> _PROBLEM_:
Restate only the tail of the data below, starting at the line that contains "RGB3 pin B: GP22 -> GND" and including the last line, word for word.

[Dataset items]
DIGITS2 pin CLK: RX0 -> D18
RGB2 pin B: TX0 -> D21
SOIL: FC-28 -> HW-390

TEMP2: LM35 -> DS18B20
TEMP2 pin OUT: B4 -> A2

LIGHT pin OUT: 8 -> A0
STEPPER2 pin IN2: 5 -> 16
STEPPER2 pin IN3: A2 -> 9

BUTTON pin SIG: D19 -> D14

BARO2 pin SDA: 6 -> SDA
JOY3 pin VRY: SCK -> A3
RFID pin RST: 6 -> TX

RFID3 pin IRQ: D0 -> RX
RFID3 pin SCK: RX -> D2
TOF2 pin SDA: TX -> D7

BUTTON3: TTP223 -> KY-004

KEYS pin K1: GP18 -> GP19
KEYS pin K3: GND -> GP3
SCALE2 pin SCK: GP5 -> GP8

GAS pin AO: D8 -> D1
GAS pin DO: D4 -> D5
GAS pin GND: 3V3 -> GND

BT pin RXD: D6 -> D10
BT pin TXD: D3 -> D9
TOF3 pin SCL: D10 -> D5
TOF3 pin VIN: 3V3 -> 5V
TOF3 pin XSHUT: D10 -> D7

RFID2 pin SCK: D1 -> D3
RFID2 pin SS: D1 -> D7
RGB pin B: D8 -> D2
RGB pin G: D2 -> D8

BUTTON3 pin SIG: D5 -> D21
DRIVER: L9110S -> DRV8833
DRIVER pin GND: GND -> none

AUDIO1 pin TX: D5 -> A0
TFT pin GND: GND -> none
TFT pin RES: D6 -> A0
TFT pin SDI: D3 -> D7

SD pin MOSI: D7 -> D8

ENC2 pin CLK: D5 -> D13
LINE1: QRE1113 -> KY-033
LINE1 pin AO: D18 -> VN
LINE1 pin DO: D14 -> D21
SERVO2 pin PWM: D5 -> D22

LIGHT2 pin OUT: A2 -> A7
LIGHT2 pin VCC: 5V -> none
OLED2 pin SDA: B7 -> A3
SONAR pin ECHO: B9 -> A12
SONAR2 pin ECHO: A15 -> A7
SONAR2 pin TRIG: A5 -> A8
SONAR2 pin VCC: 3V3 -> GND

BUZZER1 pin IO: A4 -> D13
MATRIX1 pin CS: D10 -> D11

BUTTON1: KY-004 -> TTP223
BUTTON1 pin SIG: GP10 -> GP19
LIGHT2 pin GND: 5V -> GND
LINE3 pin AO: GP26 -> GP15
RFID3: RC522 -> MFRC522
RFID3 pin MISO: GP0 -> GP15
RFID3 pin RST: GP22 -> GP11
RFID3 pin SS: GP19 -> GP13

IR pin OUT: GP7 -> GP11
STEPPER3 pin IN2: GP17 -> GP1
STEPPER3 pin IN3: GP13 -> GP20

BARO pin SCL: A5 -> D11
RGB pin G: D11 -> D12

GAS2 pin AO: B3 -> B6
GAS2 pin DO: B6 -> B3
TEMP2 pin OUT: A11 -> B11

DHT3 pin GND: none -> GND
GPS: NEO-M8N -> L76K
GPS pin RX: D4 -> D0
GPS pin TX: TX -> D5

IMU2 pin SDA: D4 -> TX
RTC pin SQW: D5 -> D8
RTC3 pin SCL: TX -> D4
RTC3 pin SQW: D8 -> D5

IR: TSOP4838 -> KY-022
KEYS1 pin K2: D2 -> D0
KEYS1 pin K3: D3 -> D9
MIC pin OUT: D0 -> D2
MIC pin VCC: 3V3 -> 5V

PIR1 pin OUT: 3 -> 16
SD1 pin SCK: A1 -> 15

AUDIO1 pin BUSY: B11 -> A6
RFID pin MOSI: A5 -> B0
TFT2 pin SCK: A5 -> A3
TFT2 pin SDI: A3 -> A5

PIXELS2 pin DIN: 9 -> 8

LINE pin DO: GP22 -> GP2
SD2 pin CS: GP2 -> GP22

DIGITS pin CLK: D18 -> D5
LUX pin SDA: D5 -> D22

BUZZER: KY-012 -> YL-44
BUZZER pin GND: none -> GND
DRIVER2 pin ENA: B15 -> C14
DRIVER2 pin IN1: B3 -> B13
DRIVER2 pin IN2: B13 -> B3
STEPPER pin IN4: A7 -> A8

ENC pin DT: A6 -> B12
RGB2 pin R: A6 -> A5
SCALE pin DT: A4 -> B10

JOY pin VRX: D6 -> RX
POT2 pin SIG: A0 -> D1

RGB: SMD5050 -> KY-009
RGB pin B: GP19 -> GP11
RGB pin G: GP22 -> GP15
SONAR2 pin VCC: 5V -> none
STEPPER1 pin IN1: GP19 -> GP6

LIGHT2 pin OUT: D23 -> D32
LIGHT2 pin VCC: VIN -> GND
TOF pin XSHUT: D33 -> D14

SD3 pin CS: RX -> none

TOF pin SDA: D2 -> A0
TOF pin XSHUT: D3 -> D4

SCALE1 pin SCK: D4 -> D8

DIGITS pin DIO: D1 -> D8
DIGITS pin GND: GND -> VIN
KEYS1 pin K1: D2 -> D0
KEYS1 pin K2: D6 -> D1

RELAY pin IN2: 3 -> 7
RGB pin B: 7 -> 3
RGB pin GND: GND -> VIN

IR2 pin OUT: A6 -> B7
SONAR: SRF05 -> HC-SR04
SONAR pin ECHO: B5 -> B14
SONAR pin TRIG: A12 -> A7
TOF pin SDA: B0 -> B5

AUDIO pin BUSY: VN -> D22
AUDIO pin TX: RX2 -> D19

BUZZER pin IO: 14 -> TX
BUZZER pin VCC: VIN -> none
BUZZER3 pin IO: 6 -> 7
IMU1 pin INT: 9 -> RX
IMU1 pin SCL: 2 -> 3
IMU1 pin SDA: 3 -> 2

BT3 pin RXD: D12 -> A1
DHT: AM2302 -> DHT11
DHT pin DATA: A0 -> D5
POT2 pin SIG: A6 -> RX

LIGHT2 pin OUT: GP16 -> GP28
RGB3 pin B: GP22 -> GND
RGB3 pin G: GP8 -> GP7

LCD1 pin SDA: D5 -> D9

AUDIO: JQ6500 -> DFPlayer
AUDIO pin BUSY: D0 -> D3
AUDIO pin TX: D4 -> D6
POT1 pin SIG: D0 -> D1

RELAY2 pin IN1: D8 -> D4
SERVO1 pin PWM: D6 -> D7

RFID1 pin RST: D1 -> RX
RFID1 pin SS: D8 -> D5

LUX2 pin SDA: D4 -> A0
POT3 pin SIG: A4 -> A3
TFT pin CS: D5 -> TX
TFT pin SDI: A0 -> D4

> _RESPONSE TO THIS EXERCISE_:
RGB3 pin B: GP22 -> GND
RGB3 pin G: GP8 -> GP7

LCD1 pin SDA: D5 -> D9

AUDIO: JQ6500 -> DFPlayer
AUDIO pin BUSY: D0 -> D3
AUDIO pin TX: D4 -> D6
POT1 pin SIG: D0 -> D1

RELAY2 pin IN1: D8 -> D4
SERVO1 pin PWM: D6 -> D7

RFID1 pin RST: D1 -> RX
RFID1 pin SS: D8 -> D5

LUX2 pin SDA: D4 -> A0
POT3 pin SIG: A4 -> A3
TFT pin CS: D5 -> TX
TFT pin SDI: A0 -> D4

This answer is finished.